AIM —
Output, word for word, every line from the line with "Find regions matching" through the final line of the data below.

Entries from a dataset —

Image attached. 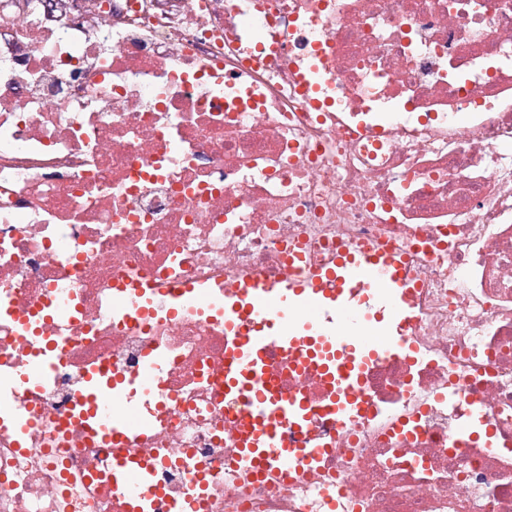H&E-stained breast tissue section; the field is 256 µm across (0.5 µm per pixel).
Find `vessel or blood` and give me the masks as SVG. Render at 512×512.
<instances>
[{
	"label": "vessel or blood",
	"instance_id": "vessel-or-blood-1",
	"mask_svg": "<svg viewBox=\"0 0 512 512\" xmlns=\"http://www.w3.org/2000/svg\"><path fill=\"white\" fill-rule=\"evenodd\" d=\"M376 281L377 292L358 298L353 289L363 279ZM412 278L403 255L393 248L336 249L333 266L308 276L288 279L272 293L277 310L273 321L263 320L253 284L241 285L224 299V333L234 339L227 352L225 390L247 401L251 429L242 454L259 470L288 473L294 464L319 457L317 448H277L281 424L301 429L311 418L309 404L299 397L276 394L265 382V354L270 346L295 353L318 364L336 396L328 407L337 420L356 409V394L367 364L381 355L374 338L383 330L406 328L411 321L407 290ZM346 320L364 329L365 338L337 333L336 322ZM115 490L137 485L141 497L132 512H150L160 491L152 468L135 471L117 464L111 470Z\"/></svg>",
	"mask_w": 512,
	"mask_h": 512
}]
</instances>
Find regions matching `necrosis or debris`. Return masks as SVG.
Returning <instances> with one entry per match:
<instances>
[{
    "instance_id": "necrosis-or-debris-1",
    "label": "necrosis or debris",
    "mask_w": 512,
    "mask_h": 512,
    "mask_svg": "<svg viewBox=\"0 0 512 512\" xmlns=\"http://www.w3.org/2000/svg\"><path fill=\"white\" fill-rule=\"evenodd\" d=\"M340 244L405 255L412 321L258 477L217 309ZM115 462L154 512H512V0H0V512H130ZM111 483L117 491H124L132 484L140 488L141 499L135 503L132 512H150L151 499L160 492L150 467L131 471L120 463L113 468L111 465Z\"/></svg>"
}]
</instances>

WORKED SOLUTION —
Find regions matching `necrosis or debris`. Return masks as SVG.
Returning <instances> with one entry per match:
<instances>
[{
    "instance_id": "necrosis-or-debris-1",
    "label": "necrosis or debris",
    "mask_w": 512,
    "mask_h": 512,
    "mask_svg": "<svg viewBox=\"0 0 512 512\" xmlns=\"http://www.w3.org/2000/svg\"><path fill=\"white\" fill-rule=\"evenodd\" d=\"M340 244L405 255L412 321L258 477L217 309ZM115 462L154 512H512V0H0V512H130ZM111 483L117 491H124L132 484L140 488L141 499L135 503L132 512H150L151 499L160 492L150 467L131 471L120 463L113 468L111 465Z\"/></svg>"
}]
</instances>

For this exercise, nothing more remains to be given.